Format each line in the items below as a string in a JSON list, one string per line, and leave out any blank lines.

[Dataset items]
┌────────

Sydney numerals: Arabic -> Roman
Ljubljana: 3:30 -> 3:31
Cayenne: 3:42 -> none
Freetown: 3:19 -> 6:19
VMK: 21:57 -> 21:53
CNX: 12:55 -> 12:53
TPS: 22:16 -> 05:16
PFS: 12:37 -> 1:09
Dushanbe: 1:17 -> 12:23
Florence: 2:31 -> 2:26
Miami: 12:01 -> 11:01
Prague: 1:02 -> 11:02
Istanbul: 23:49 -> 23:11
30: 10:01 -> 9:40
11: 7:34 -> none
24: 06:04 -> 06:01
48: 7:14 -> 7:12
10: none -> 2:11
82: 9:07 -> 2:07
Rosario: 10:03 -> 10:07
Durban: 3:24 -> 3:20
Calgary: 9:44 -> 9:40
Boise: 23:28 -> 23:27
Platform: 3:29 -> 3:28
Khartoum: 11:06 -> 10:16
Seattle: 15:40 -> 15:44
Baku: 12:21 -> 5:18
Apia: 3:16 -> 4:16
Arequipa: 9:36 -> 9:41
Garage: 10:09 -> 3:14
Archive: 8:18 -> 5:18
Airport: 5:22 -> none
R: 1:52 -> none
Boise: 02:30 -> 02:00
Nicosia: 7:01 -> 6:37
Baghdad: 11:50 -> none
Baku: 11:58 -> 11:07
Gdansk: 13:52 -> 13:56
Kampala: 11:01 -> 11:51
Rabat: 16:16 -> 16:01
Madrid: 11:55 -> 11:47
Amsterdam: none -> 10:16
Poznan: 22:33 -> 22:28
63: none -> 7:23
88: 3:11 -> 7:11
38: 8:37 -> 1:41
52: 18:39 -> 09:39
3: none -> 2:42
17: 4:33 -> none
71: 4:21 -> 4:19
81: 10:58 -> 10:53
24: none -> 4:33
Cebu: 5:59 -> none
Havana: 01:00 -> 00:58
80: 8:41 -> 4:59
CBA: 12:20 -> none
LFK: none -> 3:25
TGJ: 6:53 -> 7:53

└────────

RESPONSE TO THE TASK:
[
  "Sydney numerals: Arabic -> Roman",
  "Ljubljana: 3:30 -> 3:31",
  "Cayenne: 3:42 -> none",
  "Freetown: 3:19 -> 6:19",
  "VMK: 21:57 -> 21:53",
  "CNX: 12:55 -> 12:53",
  "TPS: 22:16 -> 05:16",
  "PFS: 12:37 -> 1:09",
  "Dushanbe: 1:17 -> 12:23",
  "Florence: 2:31 -> 2:26",
  "Miami: 12:01 -> 11:01",
  "Prague: 1:02 -> 11:02",
  "Istanbul: 23:49 -> 23:11",
  "30: 10:01 -> 9:40",
  "11: 7:34 -> none",
  "24: 06:04 -> 06:01",
  "48: 7:14 -> 7:12",
  "10: none -> 2:11",
  "82: 9:07 -> 2:07",
  "Rosario: 10:03 -> 10:07",
  "Durban: 3:24 -> 3:20",
  "Calgary: 9:44 -> 9:40",
  "Boise: 23:28 -> 23:27",
  "Platform: 3:29 -> 3:28",
  "Khartoum: 11:06 -> 10:16",
  "Seattle: 15:40 -> 15:44",
  "Baku: 12:21 -> 5:18",
  "Apia: 3:16 -> 4:16",
  "Arequipa: 9:36 -> 9:41",
  "Garage: 10:09 -> 3:14",
  "Archive: 8:18 -> 5:18",
  "Airport: 5:22 -> none",
  "R: 1:52 -> none",
  "Boise: 02:30 -> 02:00",
  "Nicosia: 7:01 -> 6:37",
  "Baghdad: 11:50 -> none",
  "Baku: 11:58 -> 11:07",
  "Gdansk: 13:52 -> 13:56",
  "Kampala: 11:01 -> 11:51",
  "Rabat: 16:16 -> 16:01",
  "Madrid: 11:55 -> 11:47",
  "Amsterdam: none -> 10:16",
  "Poznan: 22:33 -> 22:28",
  "63: none -> 7:23",
  "88: 3:11 -> 7:11",
  "38: 8:37 -> 1:41",
  "52: 18:39 -> 09:39",
  "3: none -> 2:42",
  "17: 4:33 -> none",
  "71: 4:21 -> 4:19",
  "81: 10:58 -> 10:53",
  "24: none -> 4:33",
  "Cebu: 5:59 -> none",
  "Havana: 01:00 -> 00:58",
  "80: 8:41 -> 4:59",
  "CBA: 12:20 -> none",
  "LFK: none -> 3:25",
  "TGJ: 6:53 -> 7:53"
]